[Start of section]

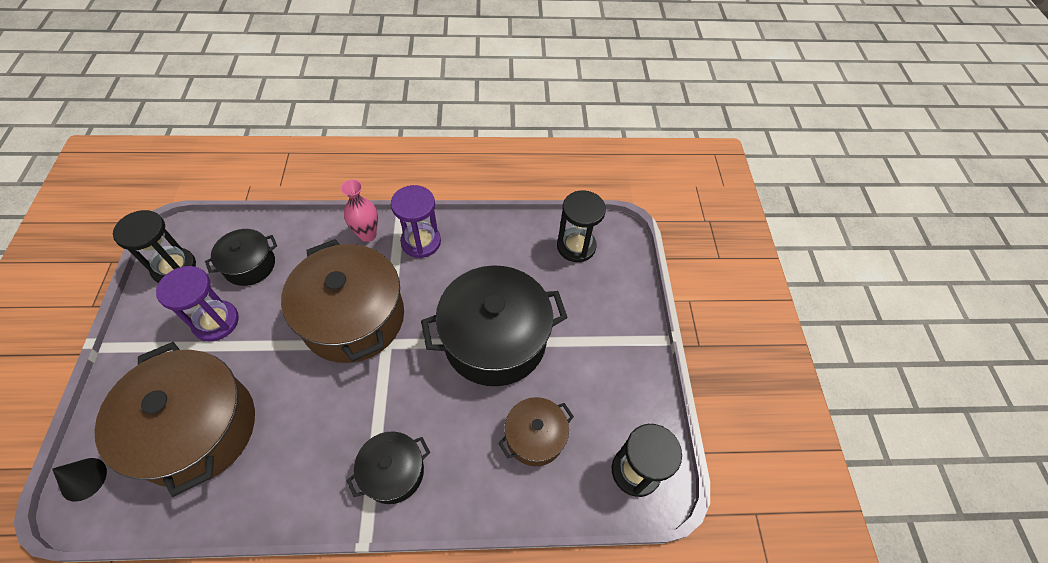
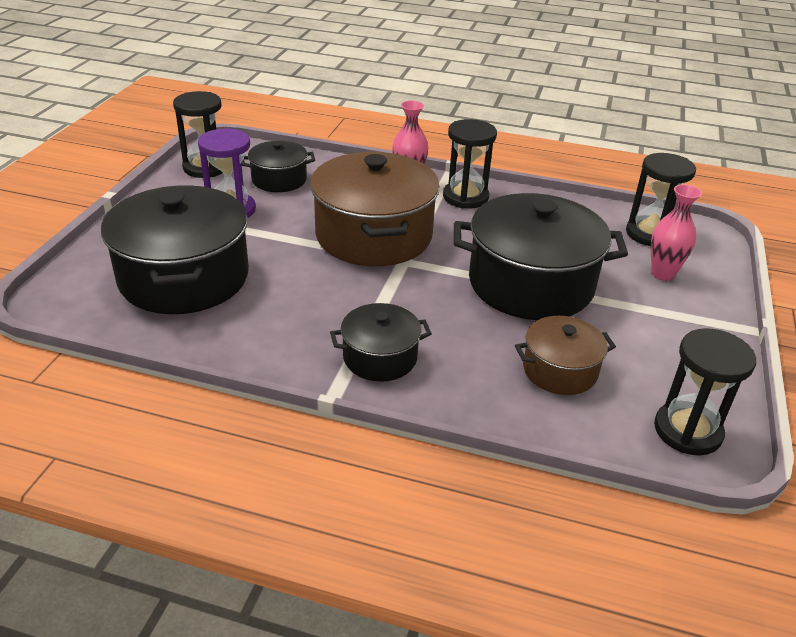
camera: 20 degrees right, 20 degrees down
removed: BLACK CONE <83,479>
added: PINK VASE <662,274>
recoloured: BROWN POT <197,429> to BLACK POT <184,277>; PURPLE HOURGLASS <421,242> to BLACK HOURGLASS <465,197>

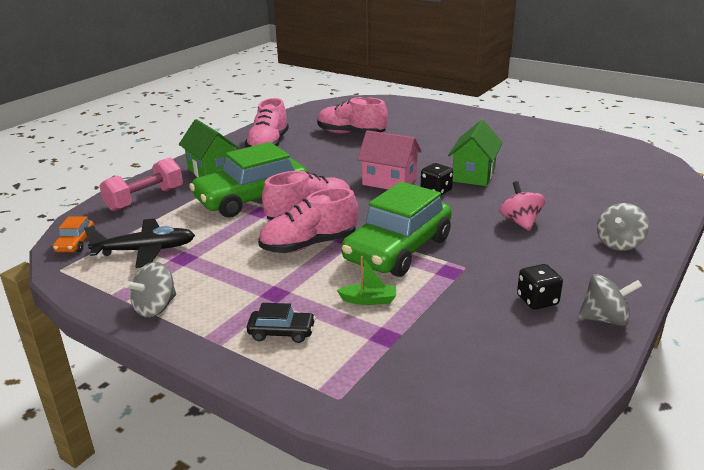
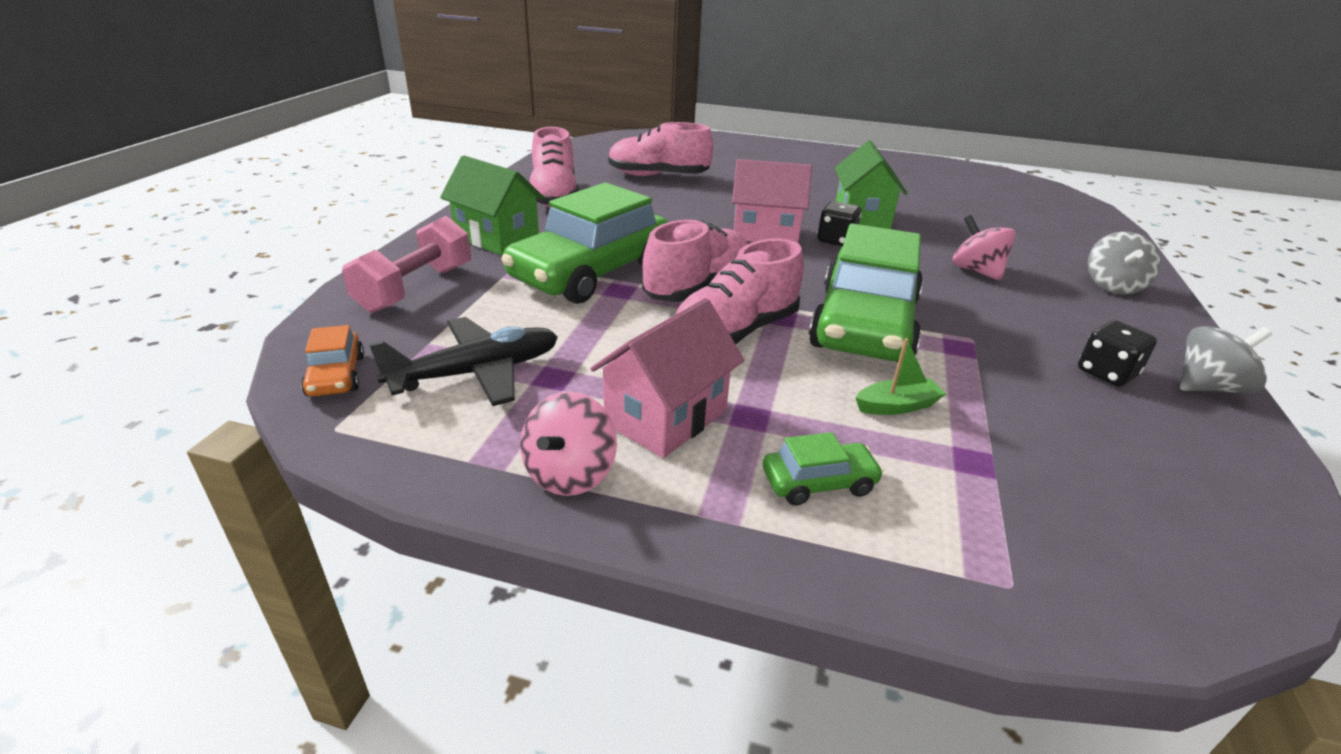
camera: 20 degrees left, 5 degrees up
added: PINK HOUSE <666,417>
recoloured: GREY SPINNING TOP <155,308> to PINK SPINNING TOP <570,474>; BLACK CAR <281,332> to GREEN CAR <818,482>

[End of section]

What is expected:
The reply should repeat the listing above exactly and contain no pictures.

Result below:
camera: 20 degrees right, 20 degrees down
removed: BLACK CONE <83,479>
added: PINK VASE <662,274>
recoloured: BROWN POT <197,429> to BLACK POT <184,277>; PURPLE HOURGLASS <421,242> to BLACK HOURGLASS <465,197>

camera: 20 degrees left, 5 degrees up
added: PINK HOUSE <666,417>
recoloured: GREY SPINNING TOP <155,308> to PINK SPINNING TOP <570,474>; BLACK CAR <281,332> to GREEN CAR <818,482>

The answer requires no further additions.